§ **TASK PROMPT**: Although the data below contains pictures, please reproduce only its words, exactly.

§ **PROVIDED ENTRIES**:
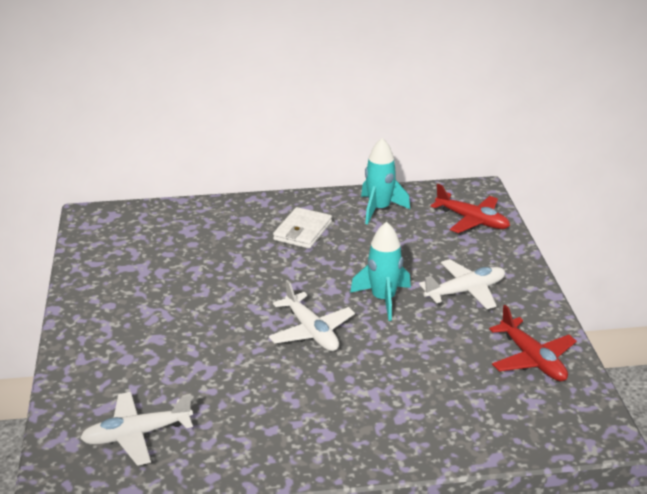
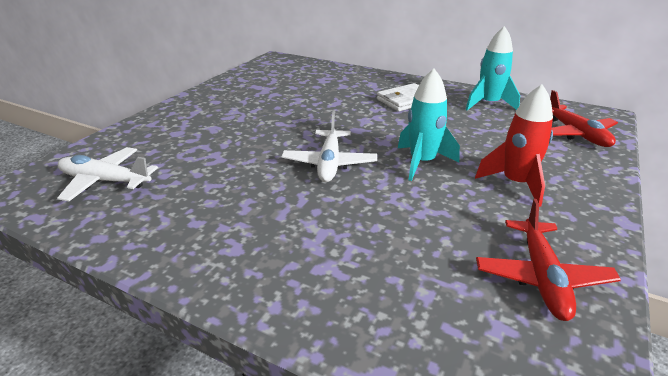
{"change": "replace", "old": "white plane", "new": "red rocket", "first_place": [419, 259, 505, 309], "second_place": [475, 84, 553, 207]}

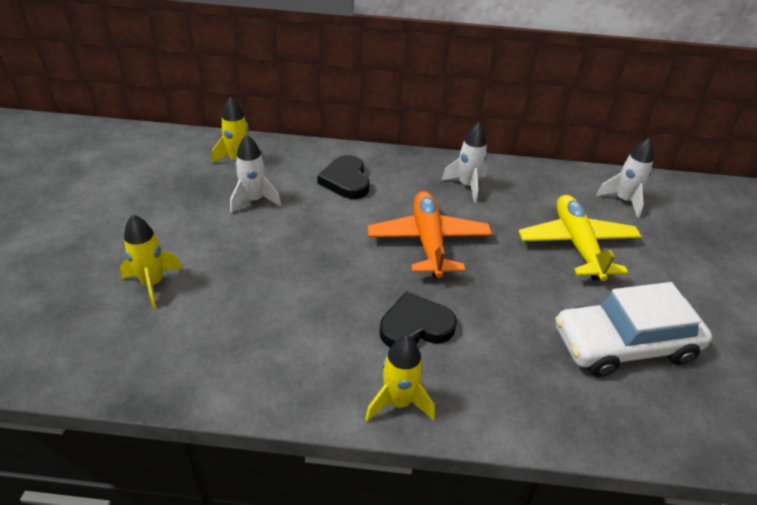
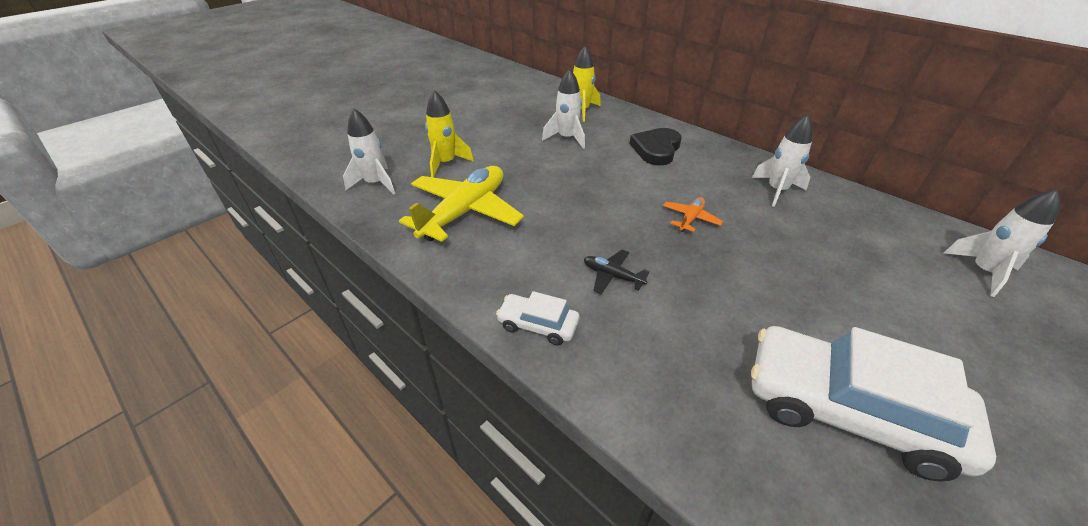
{"change": "insert", "new": "white rocket", "second_place": [343, 108, 395, 195]}
{"change": "move", "old": "yellow plane", "first_place": [519, 195, 642, 281], "second_place": [399, 166, 524, 242]}
{"change": "replace", "old": "yellow rocket", "new": "white car", "first_place": [365, 335, 435, 422], "second_place": [496, 291, 579, 345]}
{"change": "replace", "old": "black heart", "new": "black plane", "first_place": [380, 291, 457, 348], "second_place": [584, 249, 649, 294]}
{"change": "resize", "old": "orange plane", "first_place": [367, 191, 492, 278], "second_place": [663, 197, 723, 232], "factor": 0.45}

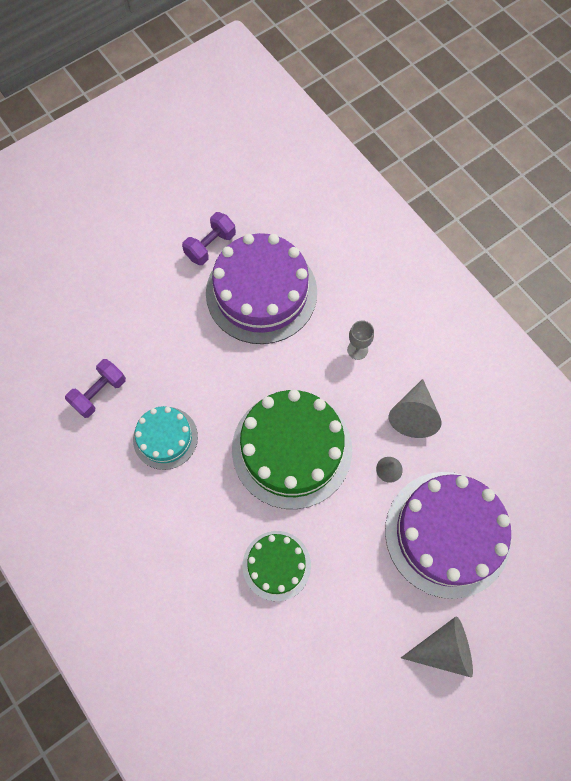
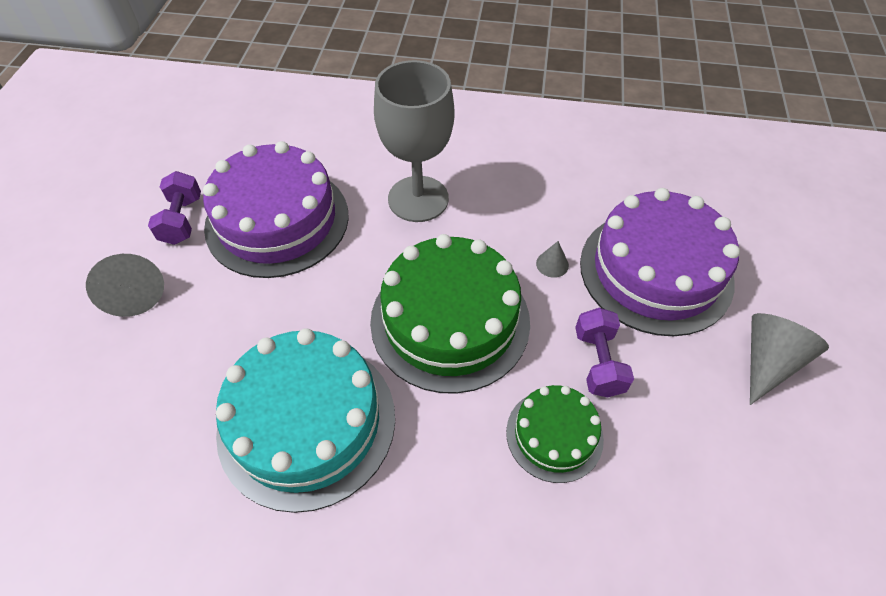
{"change": "move", "old": "grey cone", "first_place": [389, 379, 442, 438], "second_place": [86, 254, 164, 317]}
{"change": "resize", "old": "turquoise cake", "first_place": [133, 406, 198, 470], "second_place": [216, 328, 395, 513], "factor": 1.85}
{"change": "resize", "old": "grey goblet", "first_place": [347, 320, 374, 360], "second_place": [374, 60, 454, 222], "factor": 2.4}
{"change": "move", "old": "purple dumbbell", "first_place": [65, 359, 126, 418], "second_place": [575, 308, 634, 397]}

§ **ANSWER TO THE PROBLEM**:
{"change": "replace", "old": "white plane", "new": "red rocket", "first_place": [419, 259, 505, 309], "second_place": [475, 84, 553, 207]}

{"change": "insert", "new": "white rocket", "second_place": [343, 108, 395, 195]}
{"change": "move", "old": "yellow plane", "first_place": [519, 195, 642, 281], "second_place": [399, 166, 524, 242]}
{"change": "replace", "old": "yellow rocket", "new": "white car", "first_place": [365, 335, 435, 422], "second_place": [496, 291, 579, 345]}
{"change": "replace", "old": "black heart", "new": "black plane", "first_place": [380, 291, 457, 348], "second_place": [584, 249, 649, 294]}
{"change": "resize", "old": "orange plane", "first_place": [367, 191, 492, 278], "second_place": [663, 197, 723, 232], "factor": 0.45}

{"change": "move", "old": "grey cone", "first_place": [389, 379, 442, 438], "second_place": [86, 254, 164, 317]}
{"change": "resize", "old": "turquoise cake", "first_place": [133, 406, 198, 470], "second_place": [216, 328, 395, 513], "factor": 1.85}
{"change": "resize", "old": "grey goblet", "first_place": [347, 320, 374, 360], "second_place": [374, 60, 454, 222], "factor": 2.4}
{"change": "move", "old": "purple dumbbell", "first_place": [65, 359, 126, 418], "second_place": [575, 308, 634, 397]}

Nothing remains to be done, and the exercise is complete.